- YOUR INSTRUCTIONS: Return each line of the material below exactly. Begin at the first and end on the line with "- mobile phone/pink (264 136)".
□ □ □ □ □
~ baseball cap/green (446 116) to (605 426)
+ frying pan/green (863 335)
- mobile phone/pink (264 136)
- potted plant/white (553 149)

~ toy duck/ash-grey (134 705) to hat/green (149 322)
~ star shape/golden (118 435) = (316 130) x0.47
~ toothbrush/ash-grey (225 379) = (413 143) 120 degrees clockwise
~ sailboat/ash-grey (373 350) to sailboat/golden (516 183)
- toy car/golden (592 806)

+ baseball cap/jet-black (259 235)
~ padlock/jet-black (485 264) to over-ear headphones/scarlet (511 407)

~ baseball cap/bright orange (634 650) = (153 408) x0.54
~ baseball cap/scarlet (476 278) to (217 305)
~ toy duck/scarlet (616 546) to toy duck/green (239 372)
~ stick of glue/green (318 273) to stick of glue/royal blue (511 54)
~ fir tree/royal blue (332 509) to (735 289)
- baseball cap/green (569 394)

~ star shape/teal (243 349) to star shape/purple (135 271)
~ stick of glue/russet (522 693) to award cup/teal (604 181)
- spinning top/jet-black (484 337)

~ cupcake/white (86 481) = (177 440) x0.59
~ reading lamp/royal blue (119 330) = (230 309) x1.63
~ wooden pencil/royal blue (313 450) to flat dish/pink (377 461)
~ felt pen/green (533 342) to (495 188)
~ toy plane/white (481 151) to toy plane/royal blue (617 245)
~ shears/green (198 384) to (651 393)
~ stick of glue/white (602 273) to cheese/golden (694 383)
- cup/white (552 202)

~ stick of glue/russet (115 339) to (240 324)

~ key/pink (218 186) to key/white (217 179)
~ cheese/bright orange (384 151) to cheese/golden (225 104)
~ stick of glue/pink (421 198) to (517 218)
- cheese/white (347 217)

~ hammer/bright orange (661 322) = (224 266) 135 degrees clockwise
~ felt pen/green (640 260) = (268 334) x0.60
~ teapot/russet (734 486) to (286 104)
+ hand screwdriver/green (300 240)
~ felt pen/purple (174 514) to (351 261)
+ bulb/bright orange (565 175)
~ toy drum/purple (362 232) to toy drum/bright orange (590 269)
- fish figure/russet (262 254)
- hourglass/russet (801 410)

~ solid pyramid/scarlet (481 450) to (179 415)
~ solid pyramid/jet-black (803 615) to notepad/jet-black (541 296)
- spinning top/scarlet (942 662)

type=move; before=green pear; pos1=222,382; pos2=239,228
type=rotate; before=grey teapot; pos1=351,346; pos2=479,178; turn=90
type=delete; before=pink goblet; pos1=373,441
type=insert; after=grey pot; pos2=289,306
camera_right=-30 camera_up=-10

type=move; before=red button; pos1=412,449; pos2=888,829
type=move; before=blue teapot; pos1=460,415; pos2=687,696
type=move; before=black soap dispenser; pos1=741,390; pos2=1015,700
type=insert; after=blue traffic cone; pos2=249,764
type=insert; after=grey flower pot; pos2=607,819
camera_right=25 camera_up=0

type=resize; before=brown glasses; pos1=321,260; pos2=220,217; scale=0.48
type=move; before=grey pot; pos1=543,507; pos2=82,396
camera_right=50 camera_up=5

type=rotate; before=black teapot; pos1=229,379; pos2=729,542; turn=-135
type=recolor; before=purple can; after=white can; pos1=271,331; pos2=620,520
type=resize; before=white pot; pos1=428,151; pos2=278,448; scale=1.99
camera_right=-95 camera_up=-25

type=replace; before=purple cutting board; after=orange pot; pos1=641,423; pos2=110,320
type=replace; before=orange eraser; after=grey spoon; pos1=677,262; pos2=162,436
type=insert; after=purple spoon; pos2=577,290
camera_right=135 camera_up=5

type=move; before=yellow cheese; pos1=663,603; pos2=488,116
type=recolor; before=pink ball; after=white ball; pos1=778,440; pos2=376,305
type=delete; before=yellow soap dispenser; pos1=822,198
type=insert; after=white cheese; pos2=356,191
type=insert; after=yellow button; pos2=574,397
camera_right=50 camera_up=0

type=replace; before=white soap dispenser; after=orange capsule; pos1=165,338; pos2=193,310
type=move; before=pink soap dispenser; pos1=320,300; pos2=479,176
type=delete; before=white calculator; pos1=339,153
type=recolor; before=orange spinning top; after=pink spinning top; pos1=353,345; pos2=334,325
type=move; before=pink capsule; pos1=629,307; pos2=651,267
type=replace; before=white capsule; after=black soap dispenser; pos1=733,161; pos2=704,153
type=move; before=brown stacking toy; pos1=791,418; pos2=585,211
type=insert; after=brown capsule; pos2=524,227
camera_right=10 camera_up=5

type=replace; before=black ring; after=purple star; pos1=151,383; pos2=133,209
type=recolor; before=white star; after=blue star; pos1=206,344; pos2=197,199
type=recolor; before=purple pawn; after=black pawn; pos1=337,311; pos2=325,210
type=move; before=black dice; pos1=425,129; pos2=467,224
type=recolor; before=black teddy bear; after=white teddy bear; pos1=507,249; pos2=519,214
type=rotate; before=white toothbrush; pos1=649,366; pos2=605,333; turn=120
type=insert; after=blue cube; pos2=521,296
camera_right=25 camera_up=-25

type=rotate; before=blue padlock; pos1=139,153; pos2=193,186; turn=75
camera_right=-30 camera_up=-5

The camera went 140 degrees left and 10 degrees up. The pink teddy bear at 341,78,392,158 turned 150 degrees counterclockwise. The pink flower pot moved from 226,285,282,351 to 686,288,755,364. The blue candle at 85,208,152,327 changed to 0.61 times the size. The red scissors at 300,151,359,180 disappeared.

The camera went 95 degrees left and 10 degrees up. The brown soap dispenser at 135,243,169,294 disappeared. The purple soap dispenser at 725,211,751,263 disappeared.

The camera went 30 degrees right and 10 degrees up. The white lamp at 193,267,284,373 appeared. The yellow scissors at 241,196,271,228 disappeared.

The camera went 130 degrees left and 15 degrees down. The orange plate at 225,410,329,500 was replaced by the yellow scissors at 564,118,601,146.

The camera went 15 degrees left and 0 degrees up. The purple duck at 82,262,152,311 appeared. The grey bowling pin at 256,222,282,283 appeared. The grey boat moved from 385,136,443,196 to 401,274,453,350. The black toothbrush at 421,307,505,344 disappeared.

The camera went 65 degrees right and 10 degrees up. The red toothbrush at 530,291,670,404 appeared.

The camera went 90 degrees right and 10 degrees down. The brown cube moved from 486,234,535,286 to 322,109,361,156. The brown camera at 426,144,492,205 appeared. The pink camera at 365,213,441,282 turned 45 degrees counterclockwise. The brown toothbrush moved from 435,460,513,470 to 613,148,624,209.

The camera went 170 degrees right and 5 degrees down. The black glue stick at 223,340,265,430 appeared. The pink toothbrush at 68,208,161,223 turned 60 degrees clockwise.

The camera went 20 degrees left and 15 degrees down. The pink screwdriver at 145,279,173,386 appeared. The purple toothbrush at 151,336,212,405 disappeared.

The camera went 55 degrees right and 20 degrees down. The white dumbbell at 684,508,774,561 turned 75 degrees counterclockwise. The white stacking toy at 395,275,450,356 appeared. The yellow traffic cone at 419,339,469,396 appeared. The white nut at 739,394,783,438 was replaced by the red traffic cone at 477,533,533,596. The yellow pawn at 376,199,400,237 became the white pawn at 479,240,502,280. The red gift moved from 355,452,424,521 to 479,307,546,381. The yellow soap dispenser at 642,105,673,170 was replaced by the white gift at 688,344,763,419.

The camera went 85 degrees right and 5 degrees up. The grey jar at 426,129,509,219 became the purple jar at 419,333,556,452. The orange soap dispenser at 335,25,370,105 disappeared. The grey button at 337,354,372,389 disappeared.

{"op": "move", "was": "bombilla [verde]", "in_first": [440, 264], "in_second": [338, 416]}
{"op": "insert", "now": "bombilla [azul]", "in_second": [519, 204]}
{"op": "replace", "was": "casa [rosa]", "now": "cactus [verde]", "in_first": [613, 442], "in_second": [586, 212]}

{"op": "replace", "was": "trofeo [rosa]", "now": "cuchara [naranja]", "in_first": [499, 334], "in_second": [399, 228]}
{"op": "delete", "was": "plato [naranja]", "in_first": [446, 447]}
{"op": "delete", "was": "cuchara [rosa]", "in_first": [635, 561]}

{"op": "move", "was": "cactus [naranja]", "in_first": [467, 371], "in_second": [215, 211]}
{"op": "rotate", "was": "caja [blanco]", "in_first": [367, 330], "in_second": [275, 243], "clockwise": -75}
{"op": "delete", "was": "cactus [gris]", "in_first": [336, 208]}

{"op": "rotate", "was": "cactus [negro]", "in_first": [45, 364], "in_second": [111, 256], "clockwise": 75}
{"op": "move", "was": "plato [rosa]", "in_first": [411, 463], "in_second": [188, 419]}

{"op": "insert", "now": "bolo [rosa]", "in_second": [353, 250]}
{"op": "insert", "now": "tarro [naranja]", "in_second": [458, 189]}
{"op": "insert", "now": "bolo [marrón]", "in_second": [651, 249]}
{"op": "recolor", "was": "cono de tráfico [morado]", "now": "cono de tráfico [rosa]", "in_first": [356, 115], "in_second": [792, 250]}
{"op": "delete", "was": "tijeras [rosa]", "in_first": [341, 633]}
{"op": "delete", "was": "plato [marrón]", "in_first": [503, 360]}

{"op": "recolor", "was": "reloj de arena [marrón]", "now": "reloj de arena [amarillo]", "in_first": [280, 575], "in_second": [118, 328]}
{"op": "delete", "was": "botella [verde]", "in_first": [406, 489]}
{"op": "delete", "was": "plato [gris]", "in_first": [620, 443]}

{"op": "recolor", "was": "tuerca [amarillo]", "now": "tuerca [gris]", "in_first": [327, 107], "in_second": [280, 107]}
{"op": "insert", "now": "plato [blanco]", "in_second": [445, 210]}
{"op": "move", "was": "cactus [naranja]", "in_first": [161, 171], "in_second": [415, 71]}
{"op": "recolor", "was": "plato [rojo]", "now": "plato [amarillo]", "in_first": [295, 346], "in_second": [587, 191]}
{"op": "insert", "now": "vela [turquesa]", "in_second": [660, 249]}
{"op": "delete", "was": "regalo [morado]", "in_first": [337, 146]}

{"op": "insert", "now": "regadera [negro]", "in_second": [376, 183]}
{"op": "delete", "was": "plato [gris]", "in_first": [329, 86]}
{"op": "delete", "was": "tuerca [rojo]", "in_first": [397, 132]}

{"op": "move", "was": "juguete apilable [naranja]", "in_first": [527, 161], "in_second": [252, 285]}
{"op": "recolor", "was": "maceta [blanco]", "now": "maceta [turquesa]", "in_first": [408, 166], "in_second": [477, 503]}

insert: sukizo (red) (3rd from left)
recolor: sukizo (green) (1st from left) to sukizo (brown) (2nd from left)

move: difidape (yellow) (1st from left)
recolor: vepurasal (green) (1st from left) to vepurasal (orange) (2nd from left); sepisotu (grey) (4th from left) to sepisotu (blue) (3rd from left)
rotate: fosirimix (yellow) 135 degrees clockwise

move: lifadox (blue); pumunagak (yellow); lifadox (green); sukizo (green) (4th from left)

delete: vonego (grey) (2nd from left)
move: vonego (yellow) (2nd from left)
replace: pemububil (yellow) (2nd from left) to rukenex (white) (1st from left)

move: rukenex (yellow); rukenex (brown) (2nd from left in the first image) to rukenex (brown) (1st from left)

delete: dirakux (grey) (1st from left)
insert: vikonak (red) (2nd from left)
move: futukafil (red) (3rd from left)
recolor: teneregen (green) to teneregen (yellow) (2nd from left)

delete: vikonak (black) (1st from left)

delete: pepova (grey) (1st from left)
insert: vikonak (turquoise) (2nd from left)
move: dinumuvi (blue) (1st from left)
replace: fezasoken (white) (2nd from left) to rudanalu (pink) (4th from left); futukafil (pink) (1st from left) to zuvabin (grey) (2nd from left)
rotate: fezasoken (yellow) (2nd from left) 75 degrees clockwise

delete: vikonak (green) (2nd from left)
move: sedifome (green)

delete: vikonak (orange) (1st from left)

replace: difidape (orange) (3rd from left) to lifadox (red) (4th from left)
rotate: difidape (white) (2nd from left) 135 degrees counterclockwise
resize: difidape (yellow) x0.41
□ □ □ □ □
- RESPONSE TO THE EXERCISE:
~ baseball cap/green (446 116) to (605 426)
+ frying pan/green (863 335)
- mobile phone/pink (264 136)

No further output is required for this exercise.